In the listing that follows, count every line holding the word "none" and give only the count.

***** Data excerpts *****

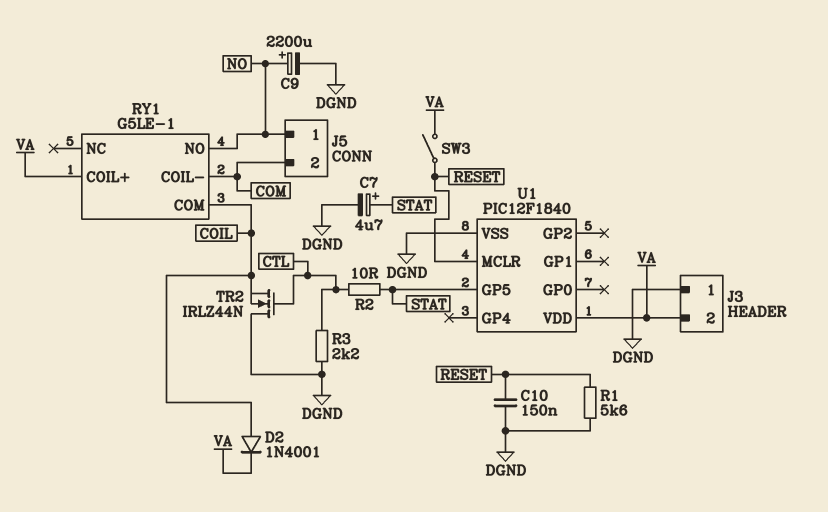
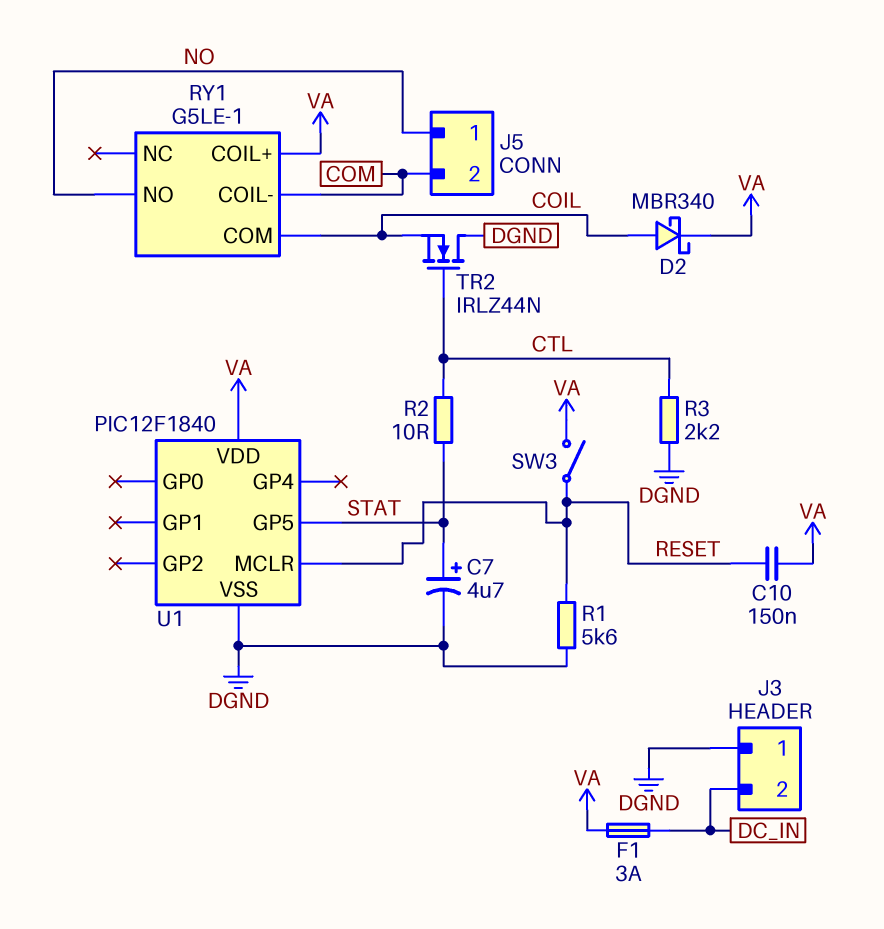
C9: 2200uF (plus NO, minus DGND) -> none
C10: 150nF (DGND, RESET) -> 150nF (RESET, VA)
D2: diode 1N4001 (A COIL, K VA) -> schottky MBR340 (A COIL, K VA)
F1: none -> 3A (DC_IN, VA)
J3 pin 2: VA -> DC_IN

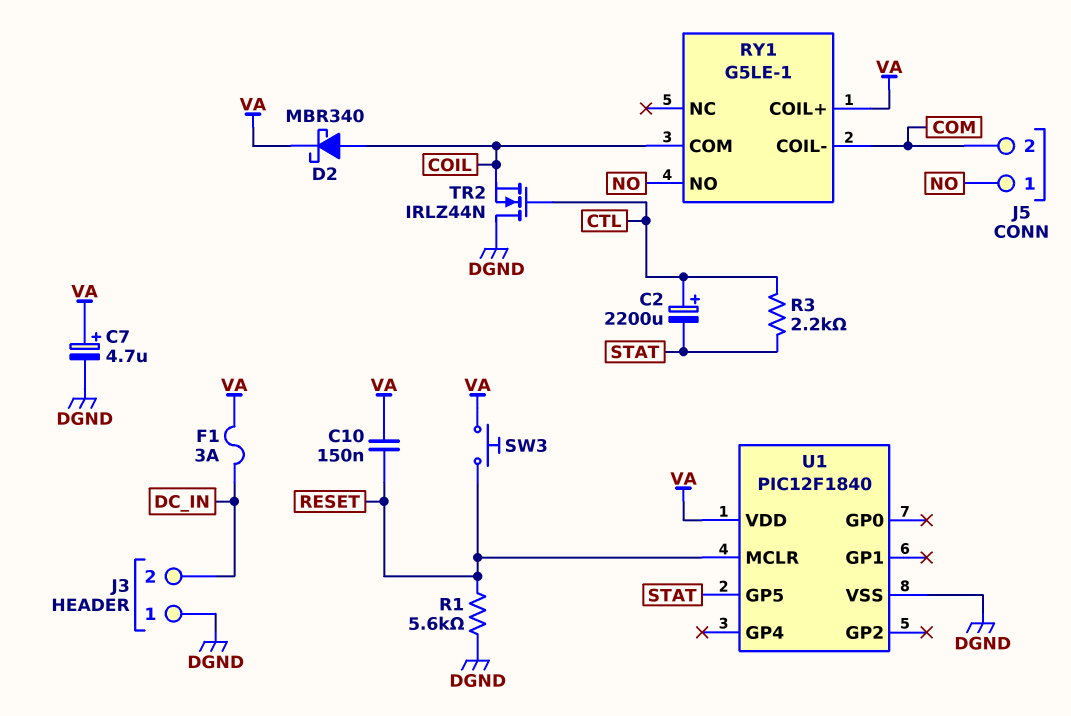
C2: none -> 2200uF (plus CTL, minus STAT)
C7: 4.7uF (plus STAT, minus DGND) -> 4.7uF (plus VA, minus DGND)
R2: 10 (CTL, STAT) -> none
R3: 2.2k (CTL, DGND) -> 2.2k (CTL, STAT)
SW3: switch (RESET, VA) -> button (RESET, VA)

*****

Task output: 4